- What this task involves
Where does the string "robot" occur in the entries below? Copy every line where it does.
+++ Materials provided +++
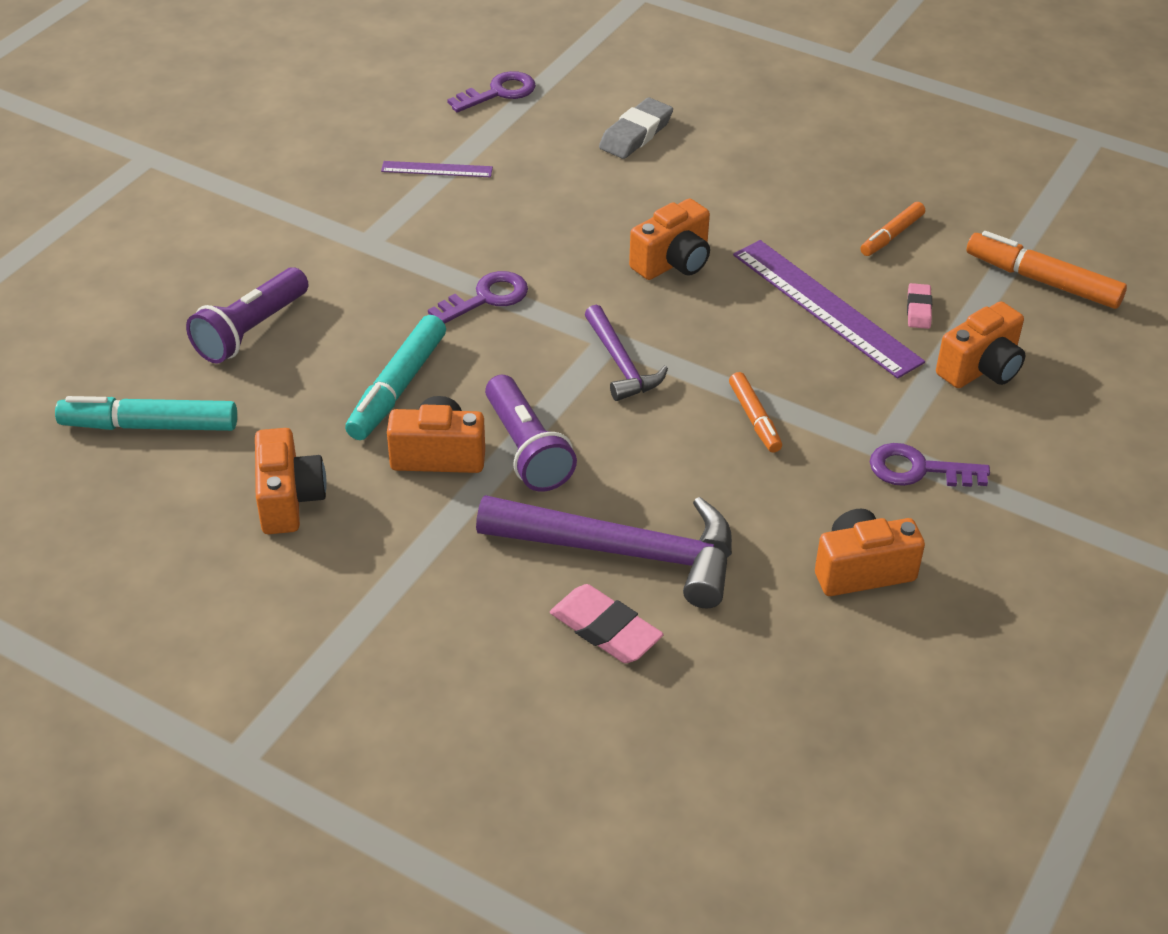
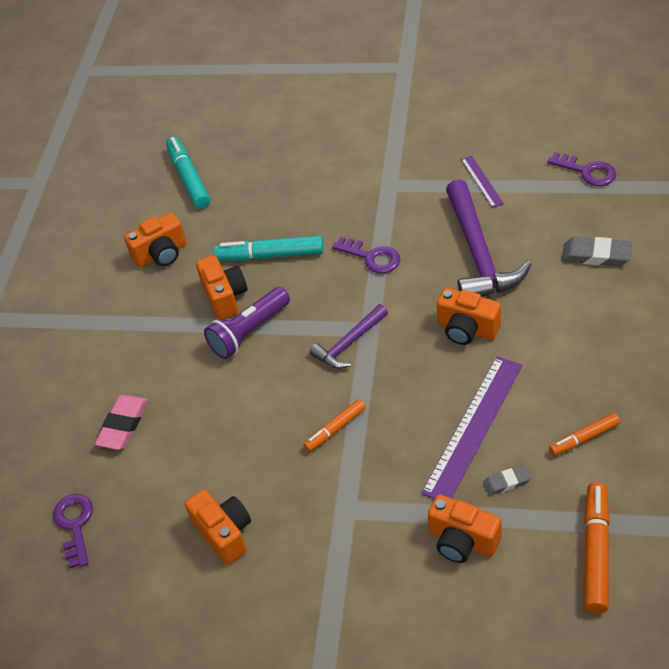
camera: 75 degrees right, 5 degrees up
purple flashlight [186,267,308,364] -> none
purple hammer [476,495,732,609] -> purple hammer moved to [446,179,532,297]
orange marker [860,202,925,256] -> orange marker turned 45 degrees counterclockwise [549,413,620,456]
purple key [870,443,990,487] -> purple key moved to [53,494,93,568]
pink eraser [907,283,932,329] -> grey eraser [483,465,531,496]

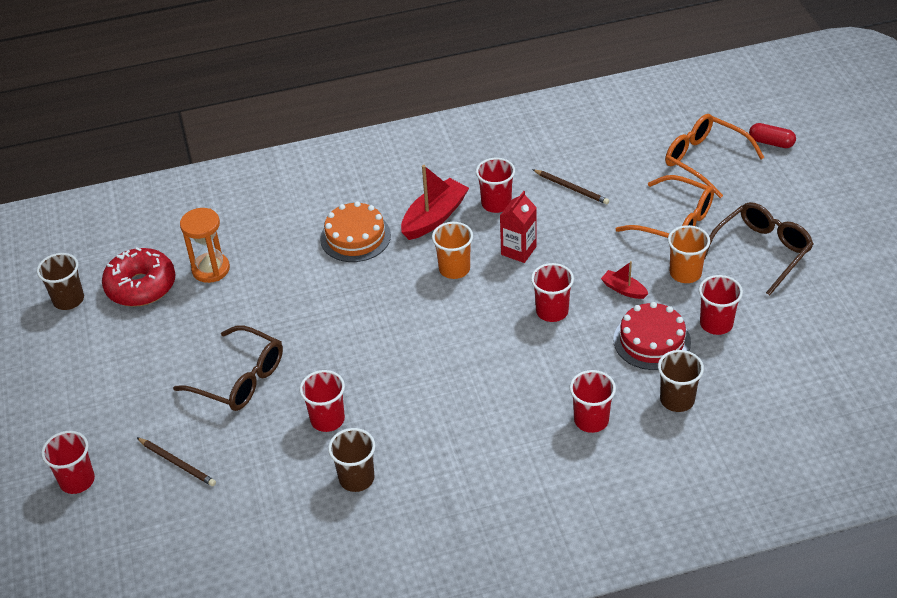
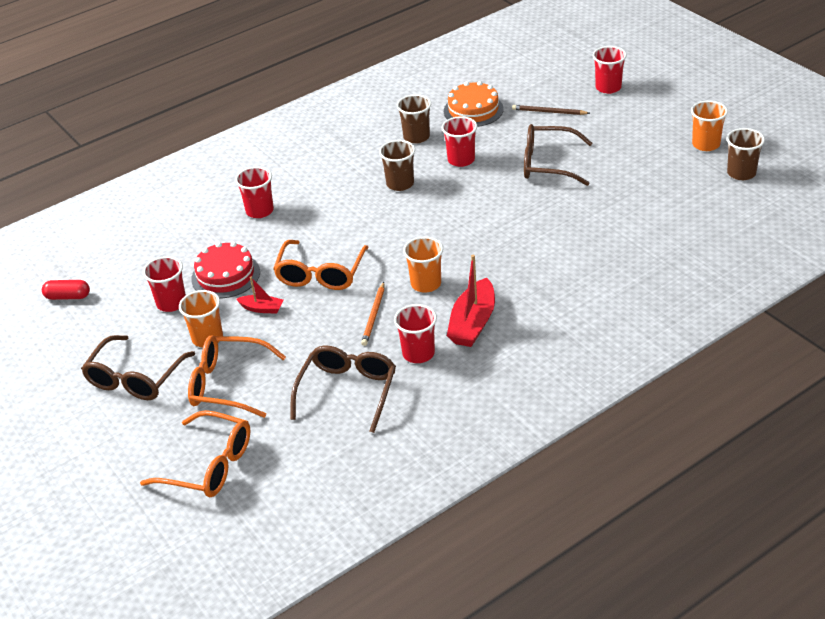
camera: 160 degrees right, 5 degrees down
red donut [102,247,175,307] -> none
orange hourglass [180,208,230,283] -> none
orange cake [320,201,391,262] -> orange cake moved to [444,81,504,127]
red carton [500,191,537,263] -> orange pencil [361,282,384,346]
red cup [531,263,574,322] -> orange glasses [273,240,369,290]
brown pencil [532,169,609,204] -> brown glasses [290,346,396,433]
brown cup [658,350,704,412] -> brown cup moved to [379,140,415,191]
red capsule [749,123,796,148] -> red capsule moved to [42,280,90,300]
none -> orange cup [691,100,728,151]

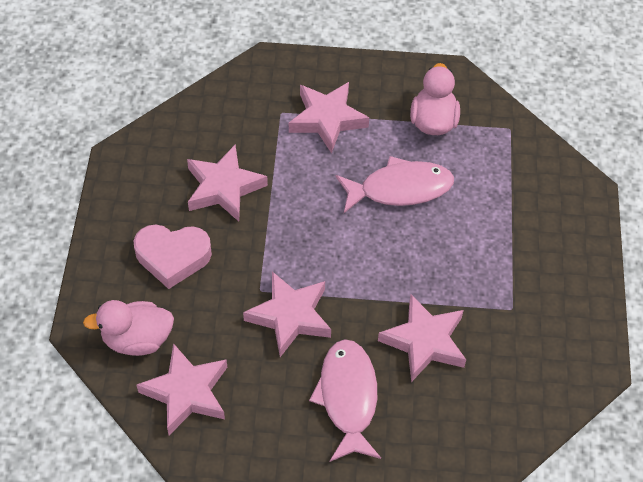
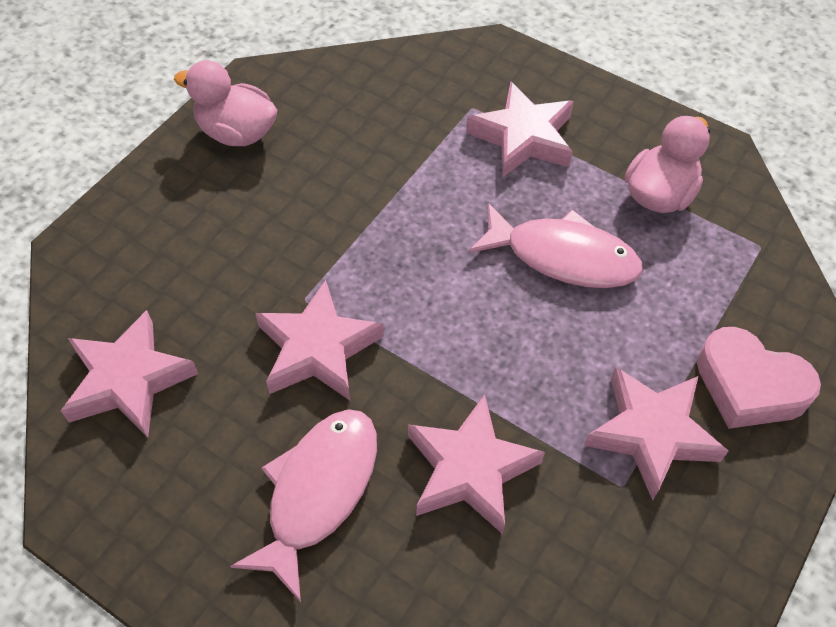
camera: 30 degrees right, 0 degrees up
pink duck [83,300,174,356] -> pink duck moved to [174,60,277,146]
pink heart [134,224,212,289] -> pink heart moved to [697,327,821,429]
pink star [187,145,268,222] -> pink star moved to [584,367,728,501]

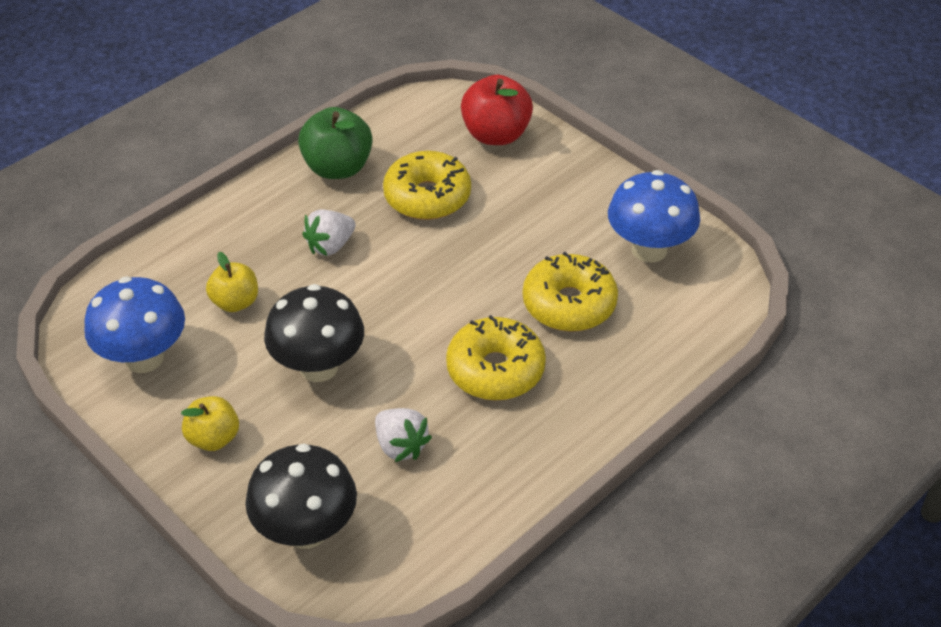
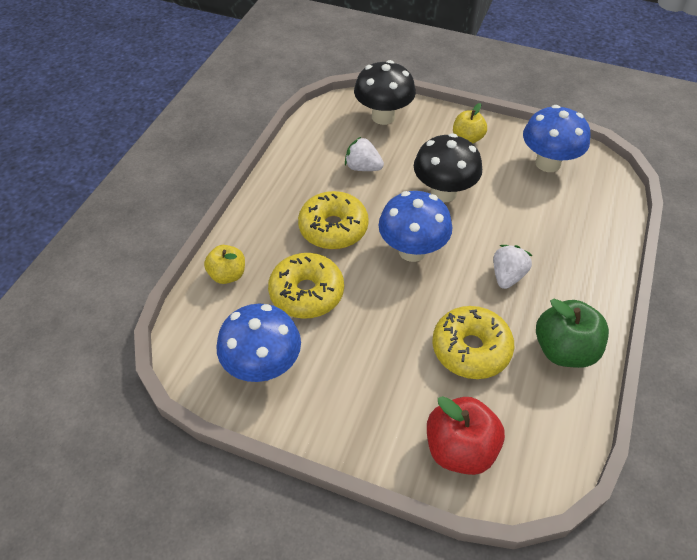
camera: 155 degrees right, 5 degrees up
yellow apple [206,252,258,312] -> yellow apple moved to [204,245,245,284]
none -> blue mushroom [379,191,452,262]

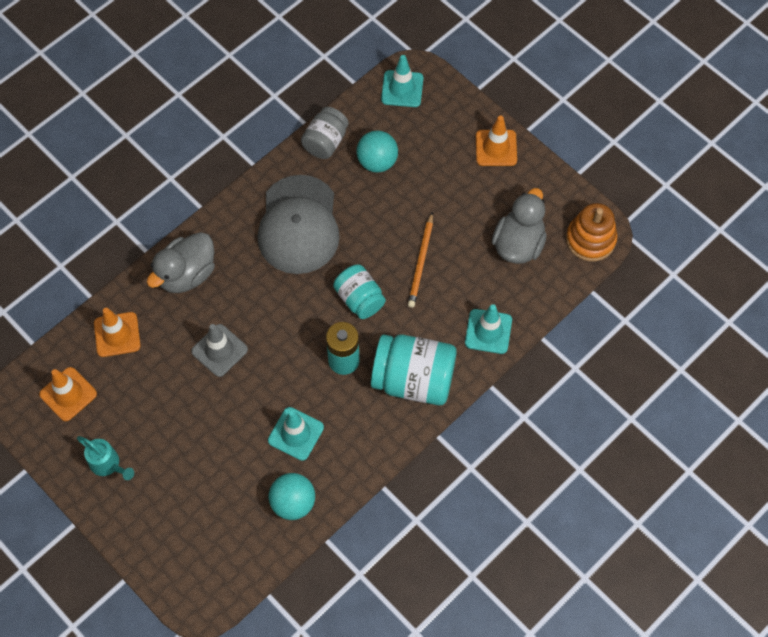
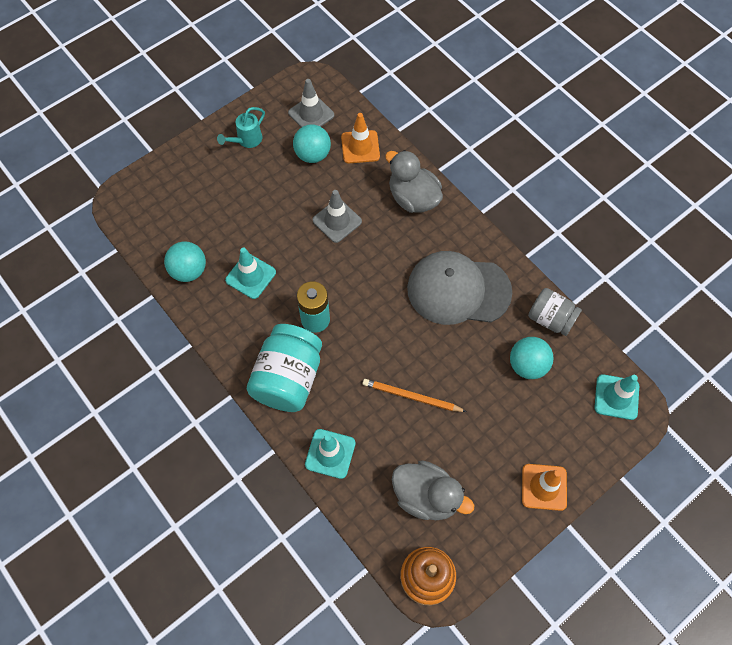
camera: 95 degrees right, 0 degrees up
orange traffic cone [39,367,97,421] -> grey traffic cone [288,79,334,127]
turquoise jar [333,264,386,319] -> none
none -> turquoise ball [293,125,331,163]

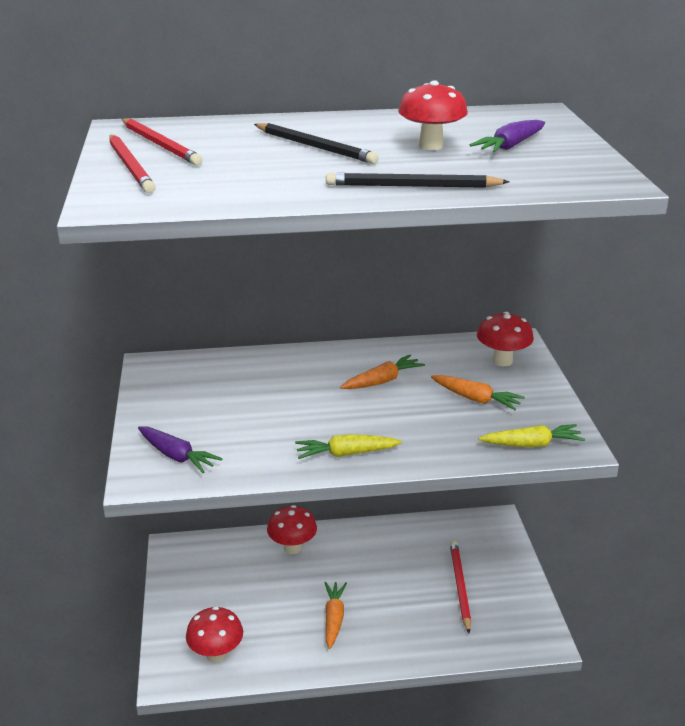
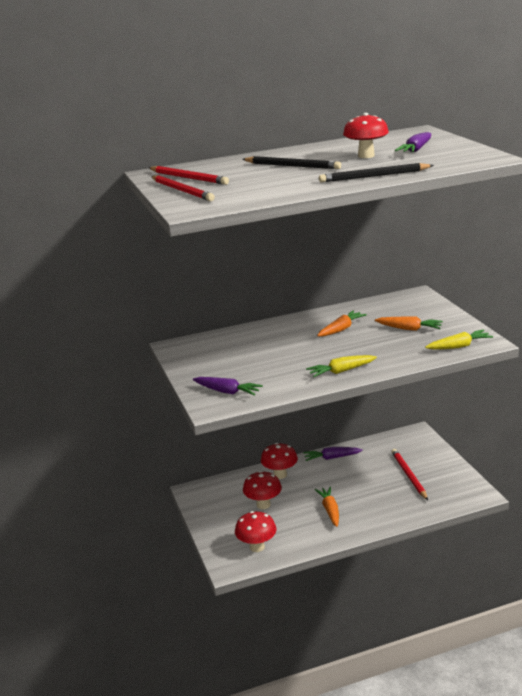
camera: 10 degrees left, 5 degrees down
red mushroom [477,312,534,366] -> red mushroom moved to [243,471,282,509]
none -> purple carrot [303,447,363,461]

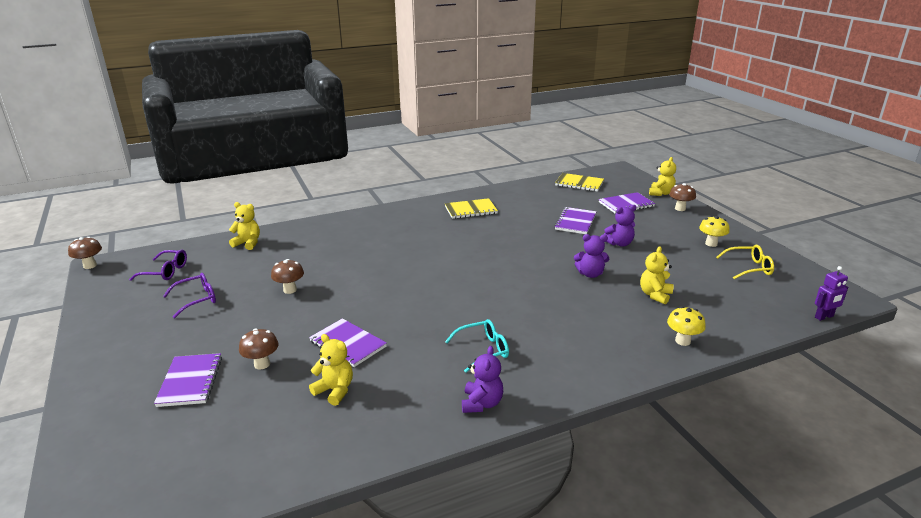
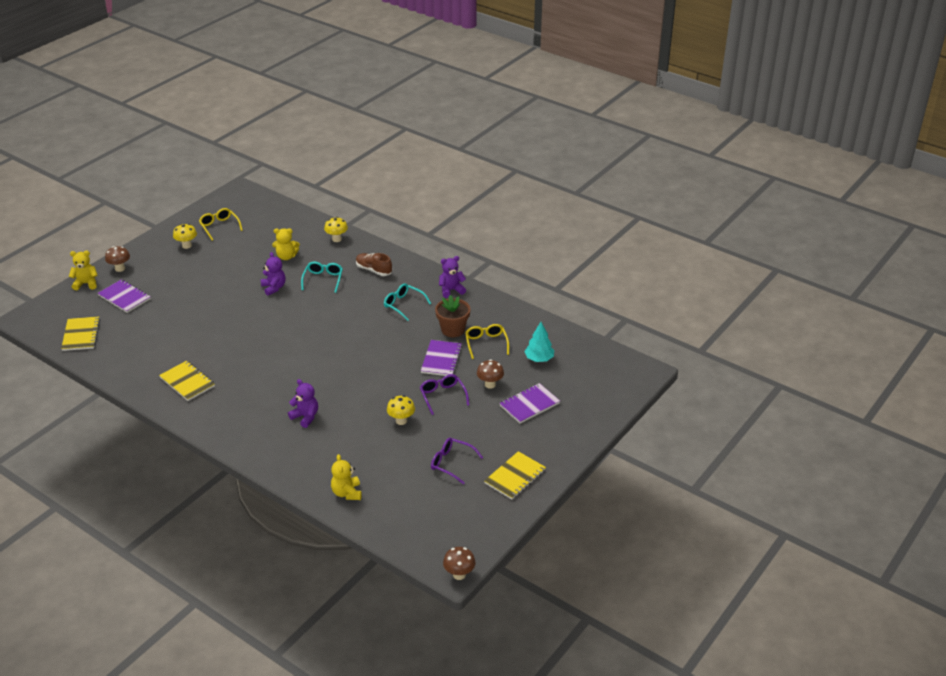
camera: 120 degrees left, 10 degrees up
purple glasses [129,250,187,281] -> purple glasses moved to [420,374,469,415]
brown mushroom [271,259,304,294] -> yellow mushroom [387,395,415,425]
yellow teddy bear [309,334,353,406] -> yellow glasses [465,324,509,359]
purple notebook [554,207,597,234] -> none
purple teddy bear [603,205,636,247] -> purple teddy bear moved to [288,379,318,428]
purple robot [815,266,848,321] -> none
none -> turquoise glasses [301,262,343,293]
none -> brown shoe [356,253,392,276]
none -> brown flower pot [435,295,470,337]
none -> yellow notebook [484,451,546,500]
none -> turquoise tree [524,322,554,362]

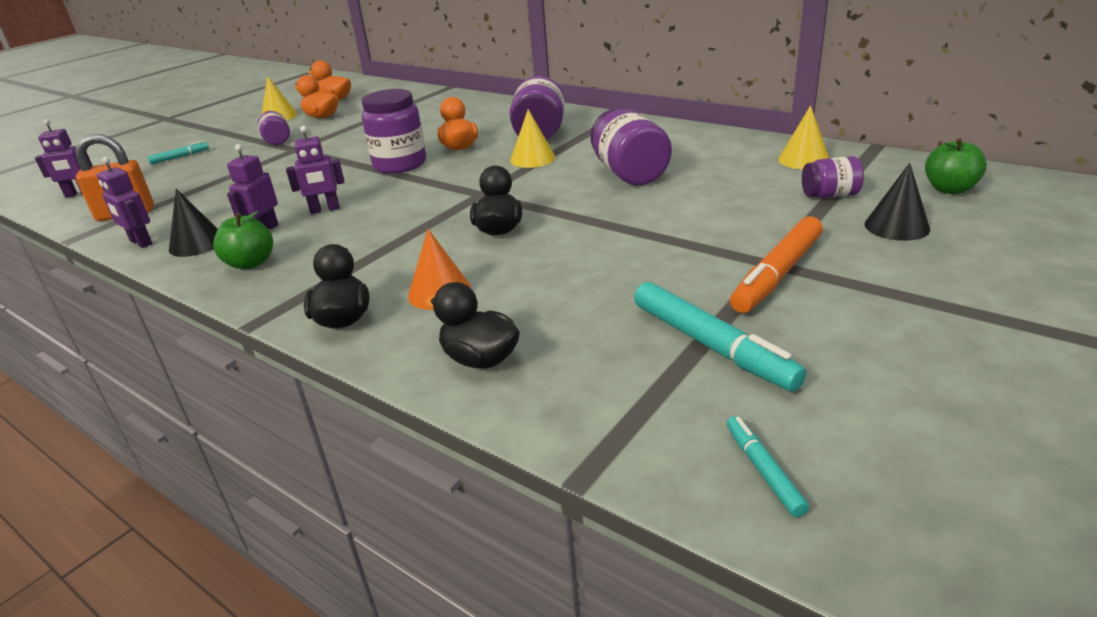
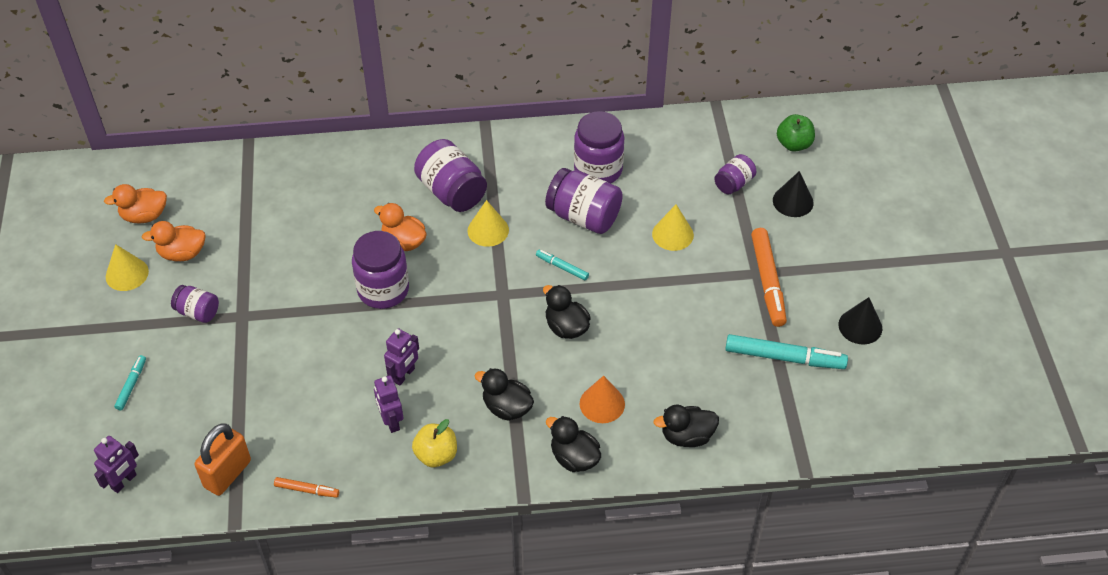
camera: 45 degrees left, 20 degrees up
purple robot [97,157,153,248] -> orange marker [274,477,339,498]
black cone [169,189,218,257] -> black cone moved to [838,297,882,345]
green apple [213,211,273,269] -> yellow apple [412,419,457,467]
turquoise marker [727,416,809,517] -> turquoise marker moved to [536,249,589,281]
yellow cone [778,106,829,170] -> yellow cone moved to [652,204,694,251]
none -> black duck [475,368,534,421]
none -> purple jar [574,111,624,184]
+++
- Solution for this exercise
purple robot [815,266,848,321] -> none
purple robot [97,157,153,248] -> orange marker [274,477,339,498]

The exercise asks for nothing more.